# [ABOUT THIS EXERCISE]
Your task is to copy every line of the entries that holds the word "degrees".

# [DATA LISTING]
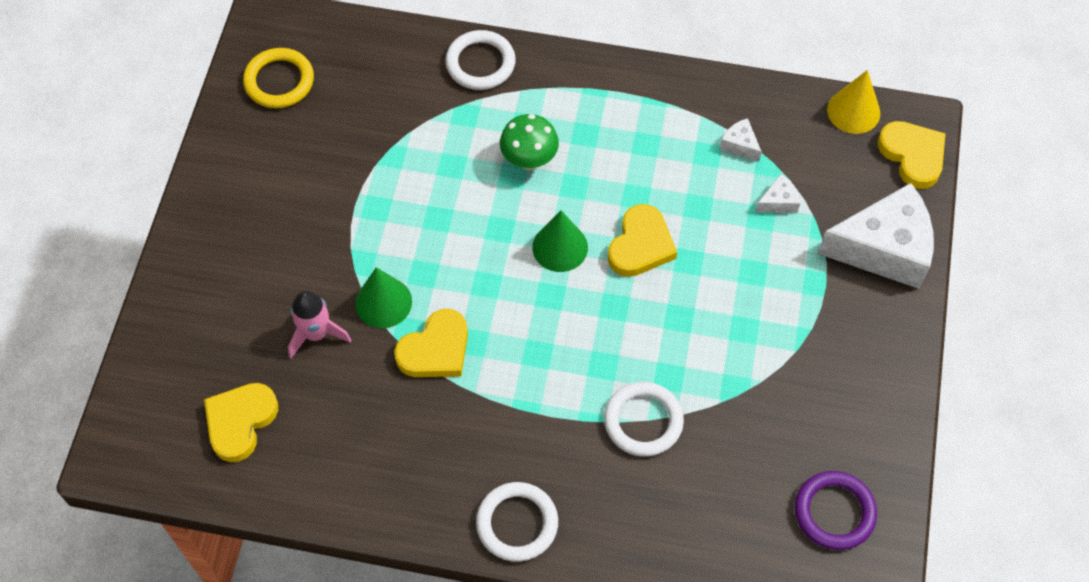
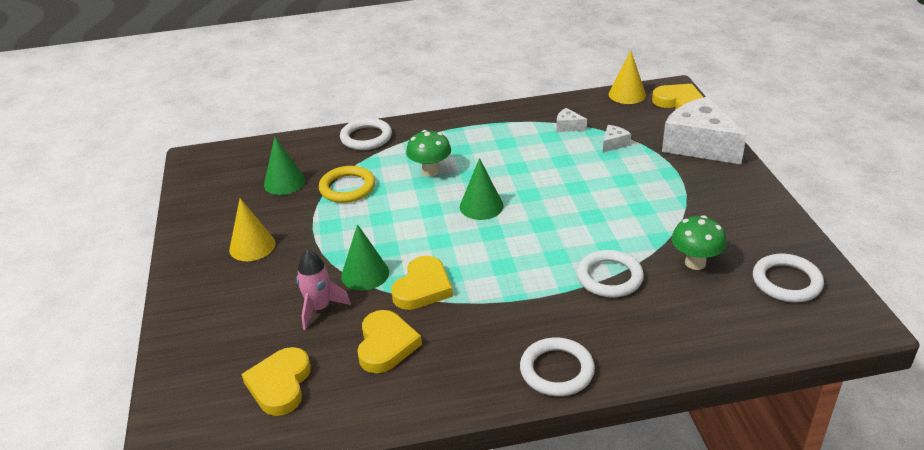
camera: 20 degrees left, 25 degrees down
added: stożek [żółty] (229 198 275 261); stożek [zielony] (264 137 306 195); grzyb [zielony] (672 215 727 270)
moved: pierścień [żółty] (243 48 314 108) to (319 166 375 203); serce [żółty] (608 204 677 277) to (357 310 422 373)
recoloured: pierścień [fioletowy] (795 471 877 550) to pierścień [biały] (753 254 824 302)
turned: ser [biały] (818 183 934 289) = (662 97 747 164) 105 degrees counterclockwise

# [SOLUTION]
camera: 20 degrees left, 25 degrees down
turned: ser [biały] (818 183 934 289) = (662 97 747 164) 105 degrees counterclockwise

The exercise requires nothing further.